PROMPT:
Each line from the one containing "R5: none -> 47 (GND, Y9)" through the final line of the records is to be repeated exactly, with no additions.

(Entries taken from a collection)
--------------------------------------------------

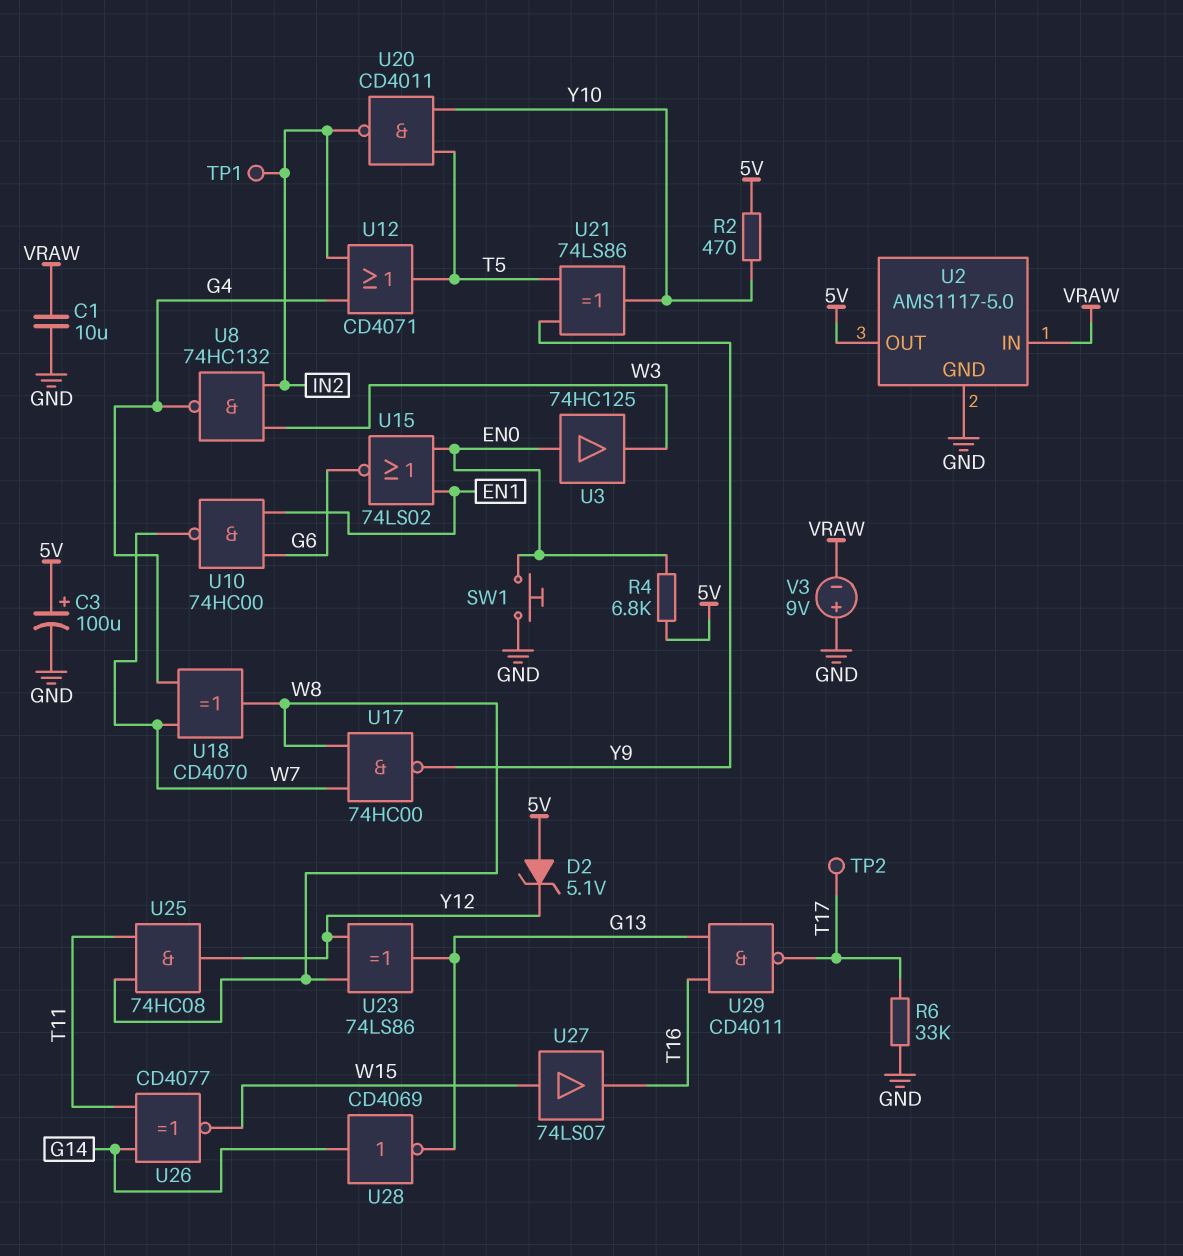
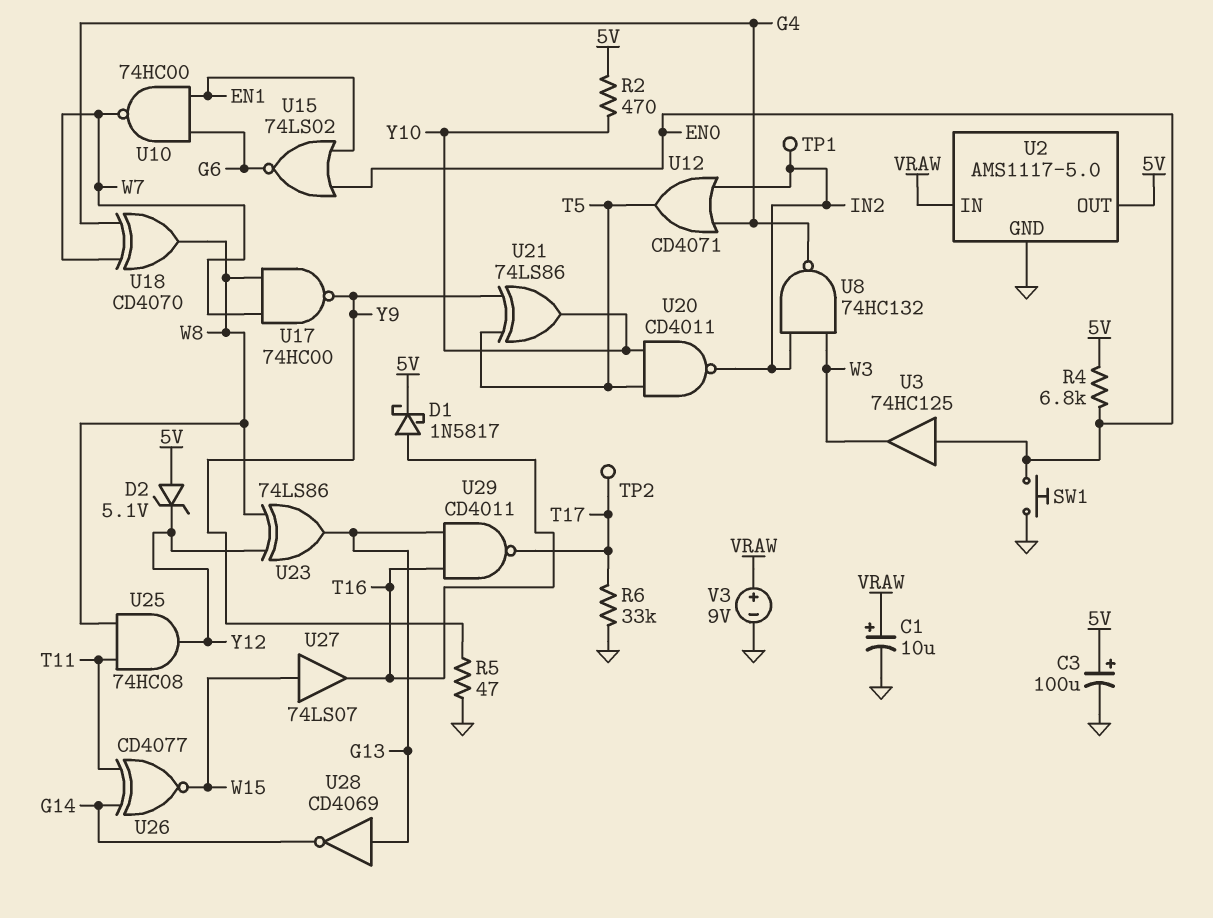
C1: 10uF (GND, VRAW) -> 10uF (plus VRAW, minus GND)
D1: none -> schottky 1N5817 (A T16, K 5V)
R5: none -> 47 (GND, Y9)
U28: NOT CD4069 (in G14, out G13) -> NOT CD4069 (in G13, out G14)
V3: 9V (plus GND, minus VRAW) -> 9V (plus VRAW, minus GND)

--------------------------------------------------

OUTPUT BELOW:
R5: none -> 47 (GND, Y9)
U28: NOT CD4069 (in G14, out G13) -> NOT CD4069 (in G13, out G14)
V3: 9V (plus GND, minus VRAW) -> 9V (plus VRAW, minus GND)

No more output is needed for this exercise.